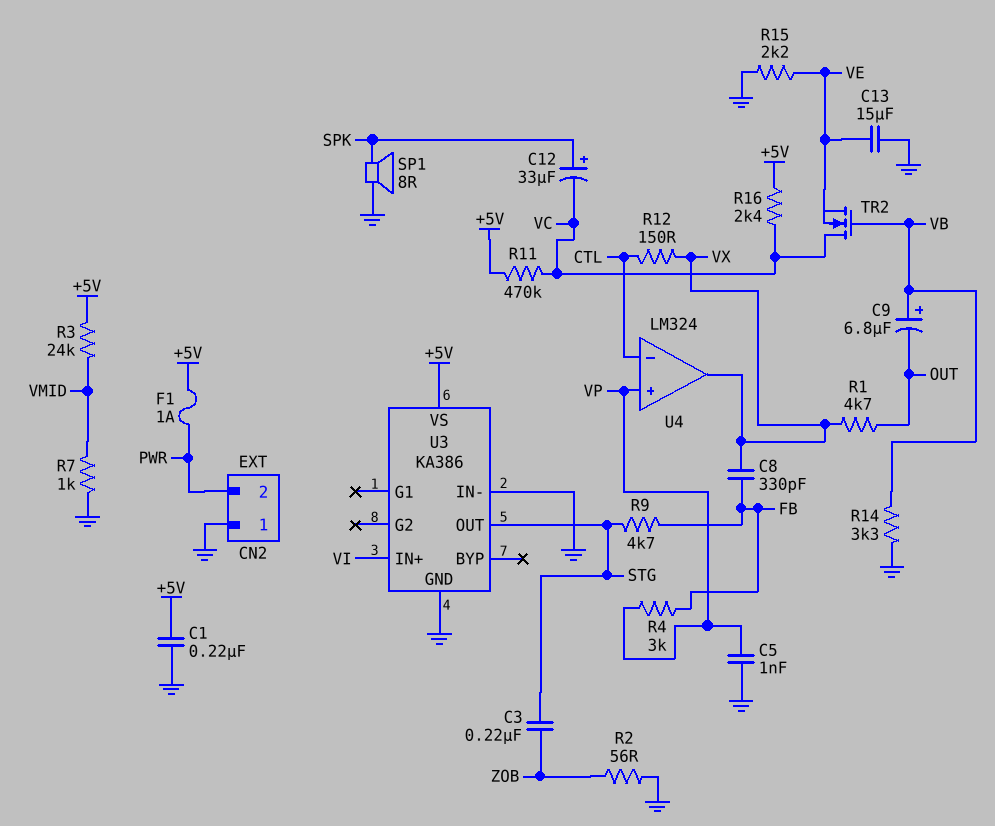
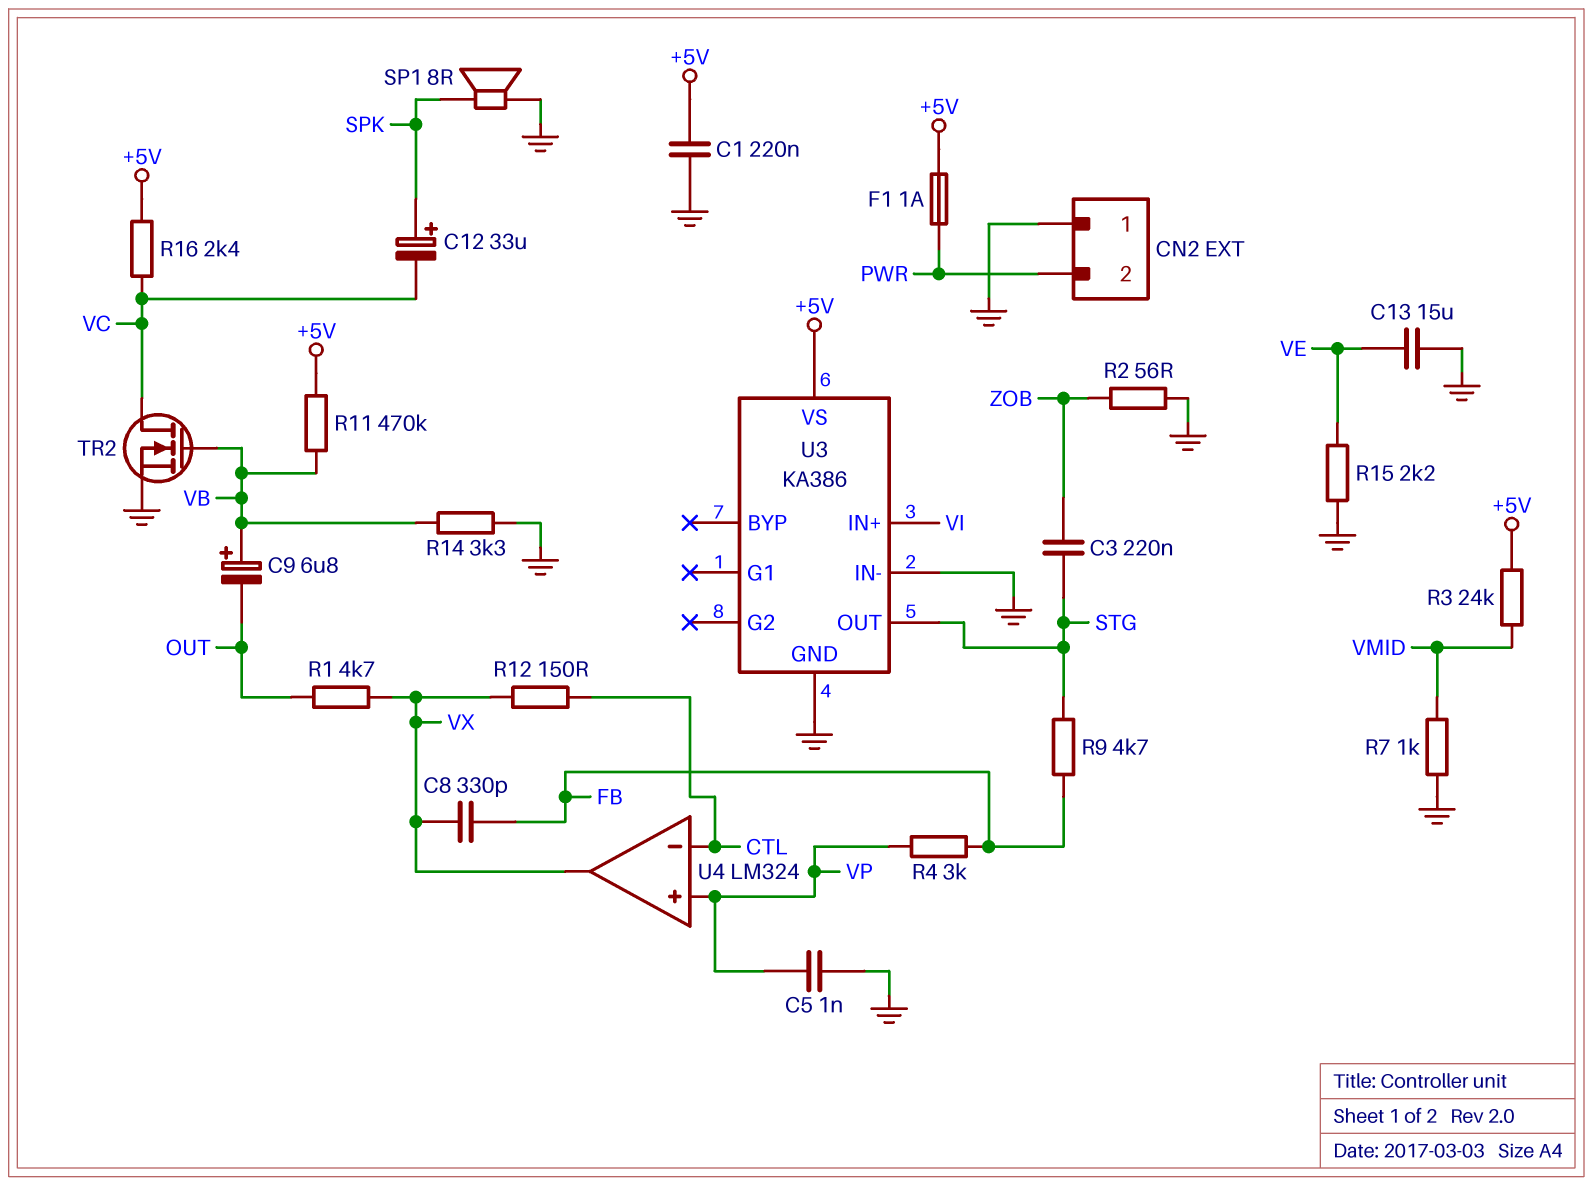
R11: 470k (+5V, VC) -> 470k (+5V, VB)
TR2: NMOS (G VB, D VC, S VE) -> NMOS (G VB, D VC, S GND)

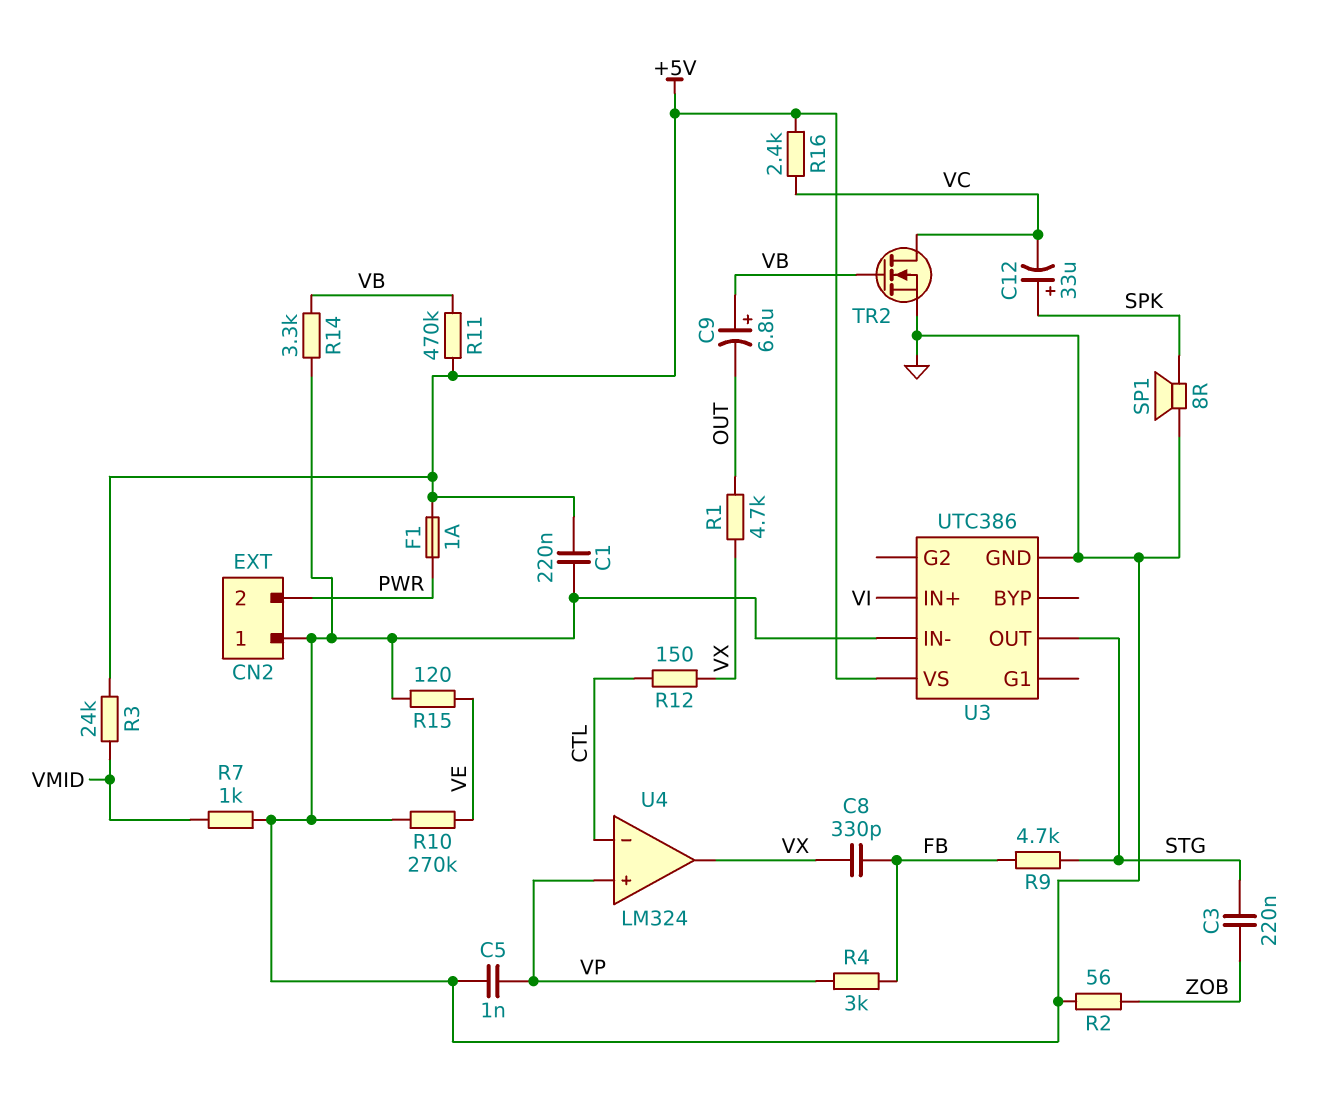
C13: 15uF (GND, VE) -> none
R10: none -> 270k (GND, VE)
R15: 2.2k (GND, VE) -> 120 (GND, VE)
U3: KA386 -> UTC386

———

### Assignment
Among the entries above, how many lines contain the string "none"? Only the number should be given.

### Exercise result
2